§ **Directions**: Reproduce every one of the entries below word for word, omitting the pictures.

#### Given records

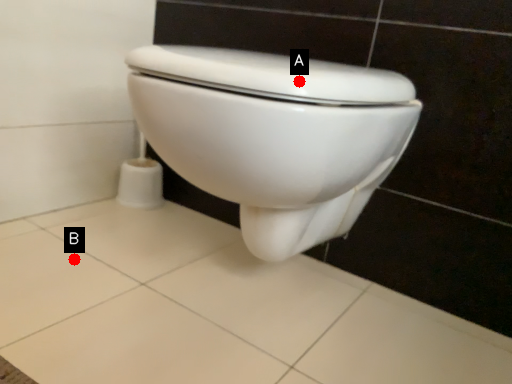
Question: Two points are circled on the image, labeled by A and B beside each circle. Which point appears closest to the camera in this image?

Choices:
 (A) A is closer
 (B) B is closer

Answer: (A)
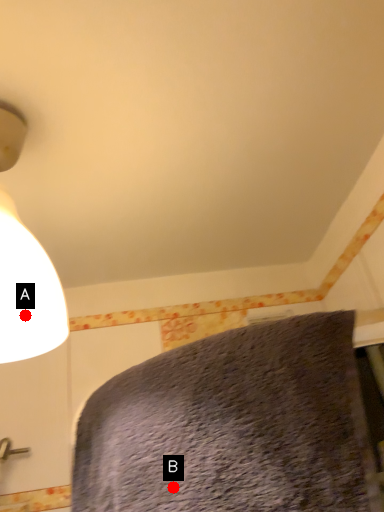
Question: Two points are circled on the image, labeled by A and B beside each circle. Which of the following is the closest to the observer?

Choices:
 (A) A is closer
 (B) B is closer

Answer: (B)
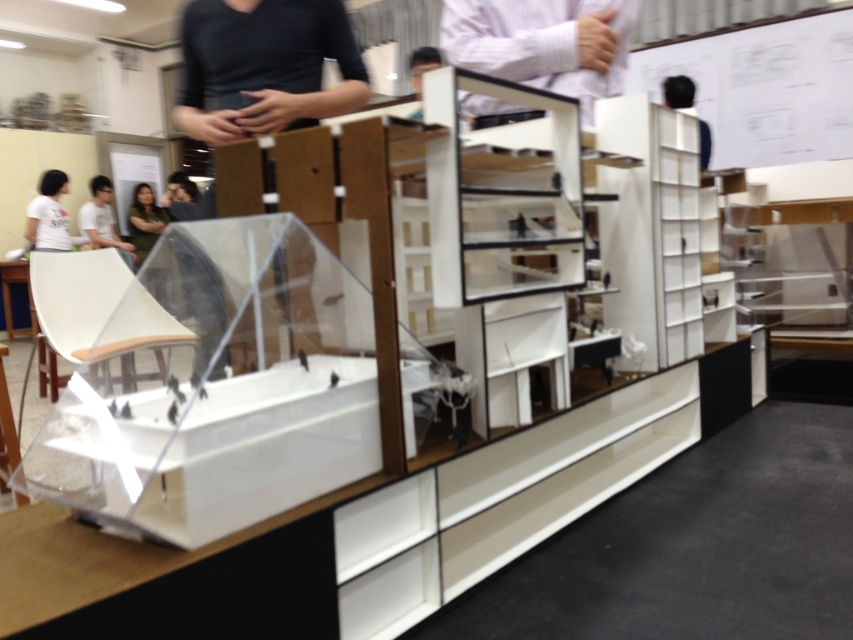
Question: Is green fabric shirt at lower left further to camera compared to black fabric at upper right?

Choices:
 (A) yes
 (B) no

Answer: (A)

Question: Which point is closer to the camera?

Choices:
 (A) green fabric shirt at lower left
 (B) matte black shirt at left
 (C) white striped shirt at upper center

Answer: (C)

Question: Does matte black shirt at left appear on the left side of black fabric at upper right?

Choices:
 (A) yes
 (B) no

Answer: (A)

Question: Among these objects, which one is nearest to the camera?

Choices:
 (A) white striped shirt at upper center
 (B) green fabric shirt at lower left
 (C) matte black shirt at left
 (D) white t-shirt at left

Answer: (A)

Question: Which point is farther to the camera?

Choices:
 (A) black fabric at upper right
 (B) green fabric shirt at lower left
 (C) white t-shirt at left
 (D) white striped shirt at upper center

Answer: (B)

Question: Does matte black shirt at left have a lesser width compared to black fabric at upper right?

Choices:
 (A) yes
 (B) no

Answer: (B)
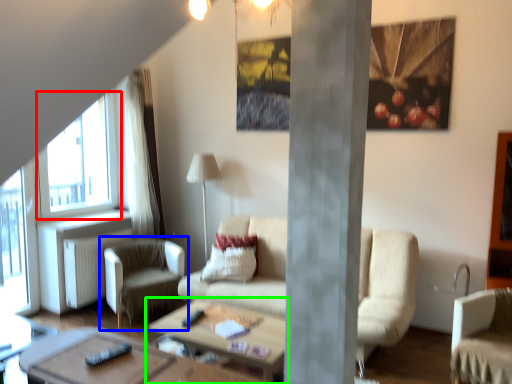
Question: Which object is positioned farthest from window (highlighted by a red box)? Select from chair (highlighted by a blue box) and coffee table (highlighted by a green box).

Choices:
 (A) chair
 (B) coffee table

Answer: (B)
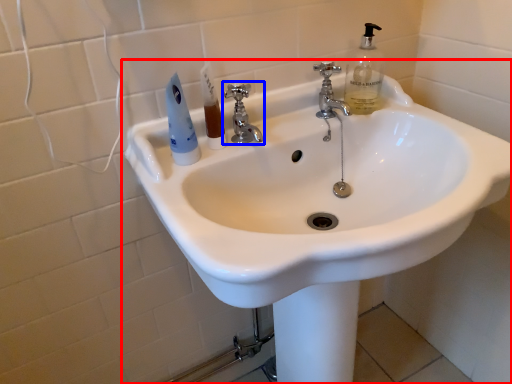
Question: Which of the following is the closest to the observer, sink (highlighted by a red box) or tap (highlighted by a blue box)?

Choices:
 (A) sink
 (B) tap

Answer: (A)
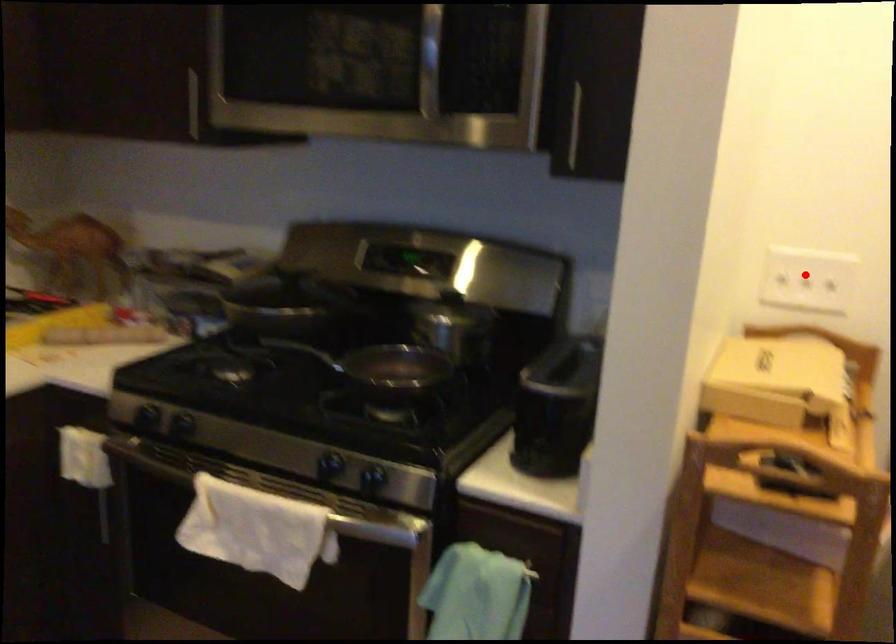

########

§ **Result for this exercise**:
Question: Two points are circled on the image, labeled by A and B beside each circle. Which point appears closest to the camera in this image?

Choices:
 (A) A is closer
 (B) B is closer

Answer: (A)
Question: Two points are circled on the image, labeled by A and B beside each circle. Which of the following is the closest to the observer?

Choices:
 (A) A is closer
 (B) B is closer

Answer: (B)
Question: Is green fabric shirt at lower left further to camera compared to black fabric at upper right?

Choices:
 (A) yes
 (B) no

Answer: (A)

Question: Which point is closer to the camera?

Choices:
 (A) green fabric shirt at lower left
 (B) matte black shirt at left
 (C) white striped shirt at upper center

Answer: (C)

Question: Does matte black shirt at left appear on the left side of black fabric at upper right?

Choices:
 (A) yes
 (B) no

Answer: (A)

Question: Among these objects, which one is nearest to the camera?

Choices:
 (A) white striped shirt at upper center
 (B) green fabric shirt at lower left
 (C) matte black shirt at left
 (D) white t-shirt at left

Answer: (A)

Question: Which point is farther to the camera?

Choices:
 (A) black fabric at upper right
 (B) green fabric shirt at lower left
 (C) white t-shirt at left
 (D) white striped shirt at upper center

Answer: (B)

Question: Does matte black shirt at left have a lesser width compared to black fabric at upper right?

Choices:
 (A) yes
 (B) no

Answer: (B)
Question: Which object is positioned farthest from window (highlighted by a red box)? Select from chair (highlighted by a blue box) and coffee table (highlighted by a green box).

Choices:
 (A) chair
 (B) coffee table

Answer: (B)
Question: Which of the following is the closest to the observer, sink (highlighted by a red box) or tap (highlighted by a blue box)?

Choices:
 (A) sink
 (B) tap

Answer: (A)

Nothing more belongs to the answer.